TASK INSTRUCTIONS
A word-for-word copy of the entries is the only acceptable reply.

RECORDS SHOWN

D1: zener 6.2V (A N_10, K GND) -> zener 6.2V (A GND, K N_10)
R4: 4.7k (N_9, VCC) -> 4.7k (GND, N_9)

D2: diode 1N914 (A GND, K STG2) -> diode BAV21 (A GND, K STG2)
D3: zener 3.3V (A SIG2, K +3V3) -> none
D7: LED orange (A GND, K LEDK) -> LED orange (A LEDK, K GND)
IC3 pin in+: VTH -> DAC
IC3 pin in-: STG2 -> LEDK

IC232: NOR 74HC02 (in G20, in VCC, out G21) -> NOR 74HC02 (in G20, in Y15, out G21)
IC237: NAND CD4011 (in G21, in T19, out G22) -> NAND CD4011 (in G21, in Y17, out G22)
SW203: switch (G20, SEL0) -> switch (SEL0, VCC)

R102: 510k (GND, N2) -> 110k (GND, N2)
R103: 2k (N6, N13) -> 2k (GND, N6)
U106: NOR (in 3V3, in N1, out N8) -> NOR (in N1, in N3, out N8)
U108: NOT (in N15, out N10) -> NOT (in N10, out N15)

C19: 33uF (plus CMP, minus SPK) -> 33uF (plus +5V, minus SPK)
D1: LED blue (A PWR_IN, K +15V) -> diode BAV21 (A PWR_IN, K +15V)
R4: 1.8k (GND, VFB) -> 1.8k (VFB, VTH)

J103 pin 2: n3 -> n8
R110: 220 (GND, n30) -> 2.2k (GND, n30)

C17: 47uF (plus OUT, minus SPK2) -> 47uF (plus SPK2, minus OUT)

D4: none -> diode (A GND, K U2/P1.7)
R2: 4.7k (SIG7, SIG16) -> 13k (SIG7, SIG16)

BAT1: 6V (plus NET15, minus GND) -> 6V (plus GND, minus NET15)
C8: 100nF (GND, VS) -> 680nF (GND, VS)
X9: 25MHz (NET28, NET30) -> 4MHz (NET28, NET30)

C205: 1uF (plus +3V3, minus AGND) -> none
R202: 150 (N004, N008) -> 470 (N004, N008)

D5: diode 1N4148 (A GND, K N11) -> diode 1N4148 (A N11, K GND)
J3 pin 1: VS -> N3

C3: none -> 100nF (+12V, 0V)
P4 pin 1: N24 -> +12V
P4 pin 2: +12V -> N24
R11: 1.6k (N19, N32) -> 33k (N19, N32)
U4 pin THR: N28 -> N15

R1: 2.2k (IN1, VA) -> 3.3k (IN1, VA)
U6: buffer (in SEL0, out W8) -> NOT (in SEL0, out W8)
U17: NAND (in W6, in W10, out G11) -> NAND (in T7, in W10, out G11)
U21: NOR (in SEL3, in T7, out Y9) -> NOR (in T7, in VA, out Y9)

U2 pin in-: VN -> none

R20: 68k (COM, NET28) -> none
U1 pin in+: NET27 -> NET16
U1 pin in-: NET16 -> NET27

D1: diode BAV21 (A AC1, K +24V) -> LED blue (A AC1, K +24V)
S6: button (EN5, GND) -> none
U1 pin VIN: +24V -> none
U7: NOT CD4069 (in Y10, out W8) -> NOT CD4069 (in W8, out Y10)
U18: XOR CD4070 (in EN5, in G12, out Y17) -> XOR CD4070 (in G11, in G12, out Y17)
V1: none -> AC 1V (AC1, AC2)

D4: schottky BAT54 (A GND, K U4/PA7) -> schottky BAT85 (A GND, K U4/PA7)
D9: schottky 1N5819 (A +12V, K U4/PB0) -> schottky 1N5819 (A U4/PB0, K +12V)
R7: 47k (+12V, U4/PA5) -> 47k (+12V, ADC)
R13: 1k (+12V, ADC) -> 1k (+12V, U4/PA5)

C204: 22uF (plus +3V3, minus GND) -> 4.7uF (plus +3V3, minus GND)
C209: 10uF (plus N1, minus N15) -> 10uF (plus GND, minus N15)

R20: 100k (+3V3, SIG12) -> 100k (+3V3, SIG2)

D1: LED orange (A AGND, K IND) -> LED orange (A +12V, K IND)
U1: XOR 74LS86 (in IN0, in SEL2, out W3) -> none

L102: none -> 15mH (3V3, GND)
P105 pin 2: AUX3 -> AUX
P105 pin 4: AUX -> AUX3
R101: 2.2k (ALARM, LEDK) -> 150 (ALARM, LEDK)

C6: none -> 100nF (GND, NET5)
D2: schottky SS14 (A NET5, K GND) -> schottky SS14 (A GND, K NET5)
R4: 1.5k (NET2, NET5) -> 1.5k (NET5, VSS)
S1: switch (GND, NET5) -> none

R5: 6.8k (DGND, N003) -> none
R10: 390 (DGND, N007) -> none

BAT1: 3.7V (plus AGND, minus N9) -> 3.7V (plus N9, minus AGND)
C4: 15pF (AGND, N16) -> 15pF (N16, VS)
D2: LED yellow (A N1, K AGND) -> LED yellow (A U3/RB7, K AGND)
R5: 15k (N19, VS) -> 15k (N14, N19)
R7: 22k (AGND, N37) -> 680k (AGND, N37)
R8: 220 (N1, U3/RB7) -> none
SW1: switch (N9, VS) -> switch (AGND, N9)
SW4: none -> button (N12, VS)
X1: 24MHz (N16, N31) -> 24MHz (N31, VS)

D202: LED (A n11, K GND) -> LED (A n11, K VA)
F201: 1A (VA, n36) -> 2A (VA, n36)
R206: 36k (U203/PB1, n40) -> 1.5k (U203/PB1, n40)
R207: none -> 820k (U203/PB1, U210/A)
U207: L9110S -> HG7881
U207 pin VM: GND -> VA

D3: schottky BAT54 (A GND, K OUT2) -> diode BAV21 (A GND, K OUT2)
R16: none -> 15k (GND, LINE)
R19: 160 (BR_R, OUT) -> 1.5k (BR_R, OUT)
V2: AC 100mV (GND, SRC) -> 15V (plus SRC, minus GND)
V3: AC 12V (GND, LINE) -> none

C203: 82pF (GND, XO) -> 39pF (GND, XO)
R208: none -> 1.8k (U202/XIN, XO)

EXERCISE RESPONSE
D1: zener 6.2V (A N_10, K GND) -> zener 6.2V (A GND, K N_10)
R4: 4.7k (N_9, VCC) -> 4.7k (GND, N_9)

D2: diode 1N914 (A GND, K STG2) -> diode BAV21 (A GND, K STG2)
D3: zener 3.3V (A SIG2, K +3V3) -> none
D7: LED orange (A GND, K LEDK) -> LED orange (A LEDK, K GND)
IC3 pin in+: VTH -> DAC
IC3 pin in-: STG2 -> LEDK

IC232: NOR 74HC02 (in G20, in VCC, out G21) -> NOR 74HC02 (in G20, in Y15, out G21)
IC237: NAND CD4011 (in G21, in T19, out G22) -> NAND CD4011 (in G21, in Y17, out G22)
SW203: switch (G20, SEL0) -> switch (SEL0, VCC)

R102: 510k (GND, N2) -> 110k (GND, N2)
R103: 2k (N6, N13) -> 2k (GND, N6)
U106: NOR (in 3V3, in N1, out N8) -> NOR (in N1, in N3, out N8)
U108: NOT (in N15, out N10) -> NOT (in N10, out N15)

C19: 33uF (plus CMP, minus SPK) -> 33uF (plus +5V, minus SPK)
D1: LED blue (A PWR_IN, K +15V) -> diode BAV21 (A PWR_IN, K +15V)
R4: 1.8k (GND, VFB) -> 1.8k (VFB, VTH)

J103 pin 2: n3 -> n8
R110: 220 (GND, n30) -> 2.2k (GND, n30)

C17: 47uF (plus OUT, minus SPK2) -> 47uF (plus SPK2, minus OUT)

D4: none -> diode (A GND, K U2/P1.7)
R2: 4.7k (SIG7, SIG16) -> 13k (SIG7, SIG16)

BAT1: 6V (plus NET15, minus GND) -> 6V (plus GND, minus NET15)
C8: 100nF (GND, VS) -> 680nF (GND, VS)
X9: 25MHz (NET28, NET30) -> 4MHz (NET28, NET30)

C205: 1uF (plus +3V3, minus AGND) -> none
R202: 150 (N004, N008) -> 470 (N004, N008)

D5: diode 1N4148 (A GND, K N11) -> diode 1N4148 (A N11, K GND)
J3 pin 1: VS -> N3

C3: none -> 100nF (+12V, 0V)
P4 pin 1: N24 -> +12V
P4 pin 2: +12V -> N24
R11: 1.6k (N19, N32) -> 33k (N19, N32)
U4 pin THR: N28 -> N15

R1: 2.2k (IN1, VA) -> 3.3k (IN1, VA)
U6: buffer (in SEL0, out W8) -> NOT (in SEL0, out W8)
U17: NAND (in W6, in W10, out G11) -> NAND (in T7, in W10, out G11)
U21: NOR (in SEL3, in T7, out Y9) -> NOR (in T7, in VA, out Y9)

U2 pin in-: VN -> none

R20: 68k (COM, NET28) -> none
U1 pin in+: NET27 -> NET16
U1 pin in-: NET16 -> NET27

D1: diode BAV21 (A AC1, K +24V) -> LED blue (A AC1, K +24V)
S6: button (EN5, GND) -> none
U1 pin VIN: +24V -> none
U7: NOT CD4069 (in Y10, out W8) -> NOT CD4069 (in W8, out Y10)
U18: XOR CD4070 (in EN5, in G12, out Y17) -> XOR CD4070 (in G11, in G12, out Y17)
V1: none -> AC 1V (AC1, AC2)

D4: schottky BAT54 (A GND, K U4/PA7) -> schottky BAT85 (A GND, K U4/PA7)
D9: schottky 1N5819 (A +12V, K U4/PB0) -> schottky 1N5819 (A U4/PB0, K +12V)
R7: 47k (+12V, U4/PA5) -> 47k (+12V, ADC)
R13: 1k (+12V, ADC) -> 1k (+12V, U4/PA5)

C204: 22uF (plus +3V3, minus GND) -> 4.7uF (plus +3V3, minus GND)
C209: 10uF (plus N1, minus N15) -> 10uF (plus GND, minus N15)

R20: 100k (+3V3, SIG12) -> 100k (+3V3, SIG2)

D1: LED orange (A AGND, K IND) -> LED orange (A +12V, K IND)
U1: XOR 74LS86 (in IN0, in SEL2, out W3) -> none

L102: none -> 15mH (3V3, GND)
P105 pin 2: AUX3 -> AUX
P105 pin 4: AUX -> AUX3
R101: 2.2k (ALARM, LEDK) -> 150 (ALARM, LEDK)

C6: none -> 100nF (GND, NET5)
D2: schottky SS14 (A NET5, K GND) -> schottky SS14 (A GND, K NET5)
R4: 1.5k (NET2, NET5) -> 1.5k (NET5, VSS)
S1: switch (GND, NET5) -> none

R5: 6.8k (DGND, N003) -> none
R10: 390 (DGND, N007) -> none

BAT1: 3.7V (plus AGND, minus N9) -> 3.7V (plus N9, minus AGND)
C4: 15pF (AGND, N16) -> 15pF (N16, VS)
D2: LED yellow (A N1, K AGND) -> LED yellow (A U3/RB7, K AGND)
R5: 15k (N19, VS) -> 15k (N14, N19)
R7: 22k (AGND, N37) -> 680k (AGND, N37)
R8: 220 (N1, U3/RB7) -> none
SW1: switch (N9, VS) -> switch (AGND, N9)
SW4: none -> button (N12, VS)
X1: 24MHz (N16, N31) -> 24MHz (N31, VS)

D202: LED (A n11, K GND) -> LED (A n11, K VA)
F201: 1A (VA, n36) -> 2A (VA, n36)
R206: 36k (U203/PB1, n40) -> 1.5k (U203/PB1, n40)
R207: none -> 820k (U203/PB1, U210/A)
U207: L9110S -> HG7881
U207 pin VM: GND -> VA

D3: schottky BAT54 (A GND, K OUT2) -> diode BAV21 (A GND, K OUT2)
R16: none -> 15k (GND, LINE)
R19: 160 (BR_R, OUT) -> 1.5k (BR_R, OUT)
V2: AC 100mV (GND, SRC) -> 15V (plus SRC, minus GND)
V3: AC 12V (GND, LINE) -> none

C203: 82pF (GND, XO) -> 39pF (GND, XO)
R208: none -> 1.8k (U202/XIN, XO)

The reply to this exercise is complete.